■ What you have to do
Each line from the one containing "brown teddy bear: 6 -> 5" to the last line of the listing below must be reproduced exactly, and nothing more.

■ Given data
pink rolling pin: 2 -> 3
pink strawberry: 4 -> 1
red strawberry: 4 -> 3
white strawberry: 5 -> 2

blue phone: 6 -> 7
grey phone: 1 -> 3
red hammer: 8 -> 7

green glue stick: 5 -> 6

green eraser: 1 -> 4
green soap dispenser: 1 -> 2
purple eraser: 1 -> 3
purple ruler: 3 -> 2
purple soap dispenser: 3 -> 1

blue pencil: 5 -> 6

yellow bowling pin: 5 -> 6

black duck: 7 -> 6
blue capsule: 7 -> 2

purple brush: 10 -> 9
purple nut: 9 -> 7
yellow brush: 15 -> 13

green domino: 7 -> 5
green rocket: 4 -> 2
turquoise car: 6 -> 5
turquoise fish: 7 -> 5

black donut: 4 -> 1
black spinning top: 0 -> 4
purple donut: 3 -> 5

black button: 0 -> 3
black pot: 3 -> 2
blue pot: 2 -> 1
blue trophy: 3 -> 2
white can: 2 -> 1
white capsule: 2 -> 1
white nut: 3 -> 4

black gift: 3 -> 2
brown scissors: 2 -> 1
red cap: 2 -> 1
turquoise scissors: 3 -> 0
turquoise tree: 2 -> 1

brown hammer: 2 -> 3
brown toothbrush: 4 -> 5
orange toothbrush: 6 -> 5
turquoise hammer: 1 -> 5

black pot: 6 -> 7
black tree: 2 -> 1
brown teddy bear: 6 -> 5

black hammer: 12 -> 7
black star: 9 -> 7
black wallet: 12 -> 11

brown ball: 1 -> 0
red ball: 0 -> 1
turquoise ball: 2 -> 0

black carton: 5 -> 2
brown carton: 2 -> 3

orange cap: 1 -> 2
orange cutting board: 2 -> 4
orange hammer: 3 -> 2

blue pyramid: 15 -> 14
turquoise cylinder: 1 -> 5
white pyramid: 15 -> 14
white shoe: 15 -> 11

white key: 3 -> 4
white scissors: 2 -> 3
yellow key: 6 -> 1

■ Solution to this task
brown teddy bear: 6 -> 5

black hammer: 12 -> 7
black star: 9 -> 7
black wallet: 12 -> 11

brown ball: 1 -> 0
red ball: 0 -> 1
turquoise ball: 2 -> 0

black carton: 5 -> 2
brown carton: 2 -> 3

orange cap: 1 -> 2
orange cutting board: 2 -> 4
orange hammer: 3 -> 2

blue pyramid: 15 -> 14
turquoise cylinder: 1 -> 5
white pyramid: 15 -> 14
white shoe: 15 -> 11

white key: 3 -> 4
white scissors: 2 -> 3
yellow key: 6 -> 1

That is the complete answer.